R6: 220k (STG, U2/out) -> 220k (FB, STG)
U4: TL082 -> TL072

---

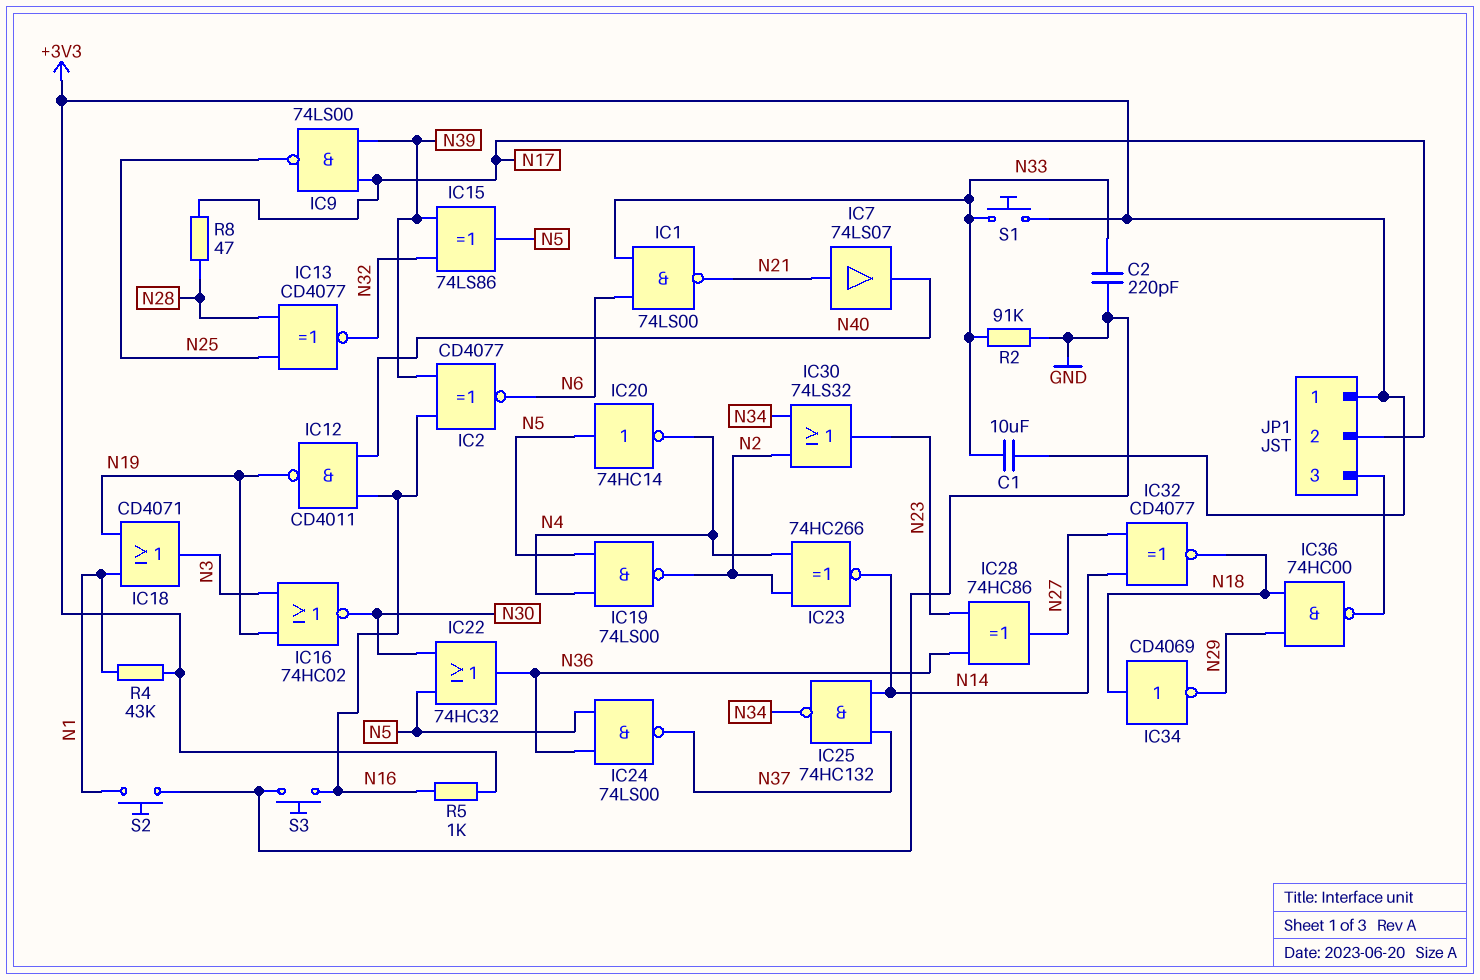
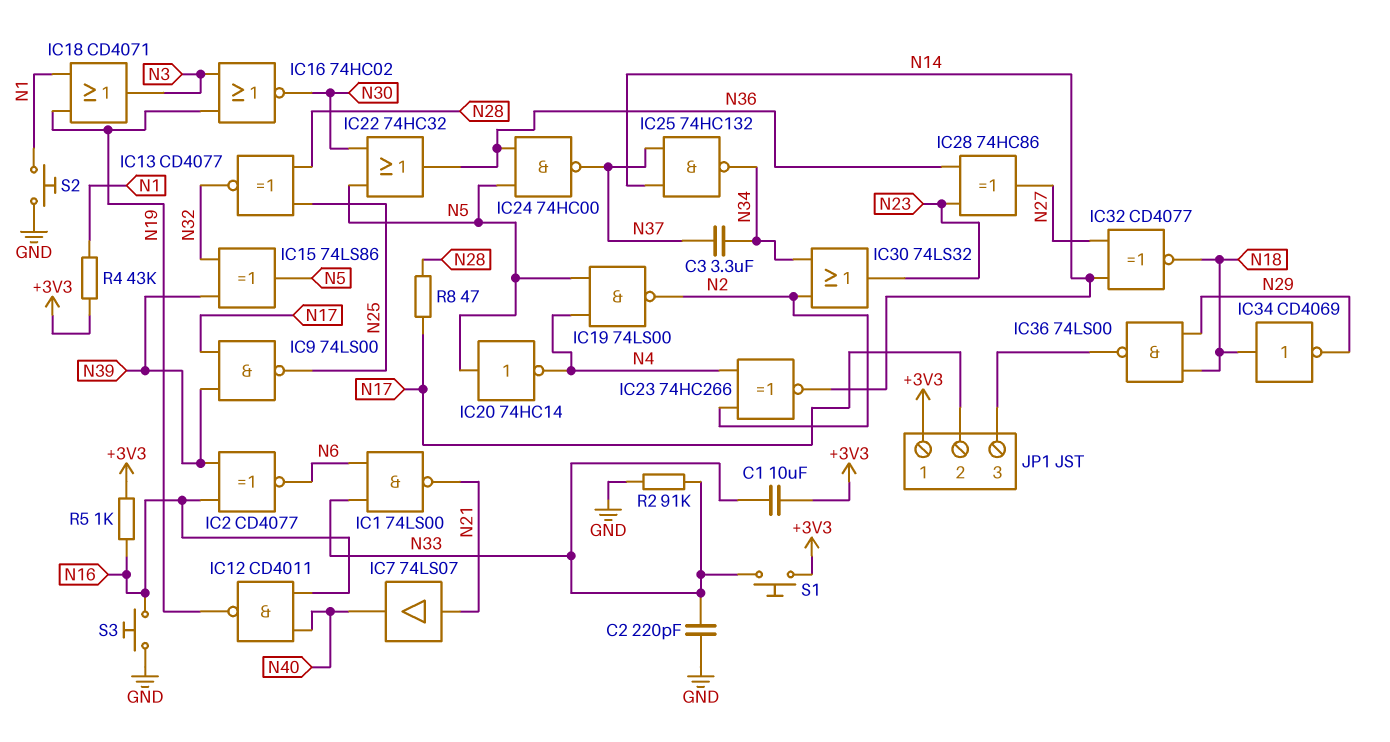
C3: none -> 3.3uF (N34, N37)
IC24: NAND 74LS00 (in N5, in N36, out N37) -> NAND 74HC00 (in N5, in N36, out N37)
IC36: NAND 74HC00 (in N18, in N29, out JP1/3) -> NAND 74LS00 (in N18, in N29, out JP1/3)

- Work request:
From the data above, pick out each line containing "NAND" and copy it.

- Expected answer:
IC24: NAND 74LS00 (in N5, in N36, out N37) -> NAND 74HC00 (in N5, in N36, out N37)
IC36: NAND 74HC00 (in N18, in N29, out JP1/3) -> NAND 74LS00 (in N18, in N29, out JP1/3)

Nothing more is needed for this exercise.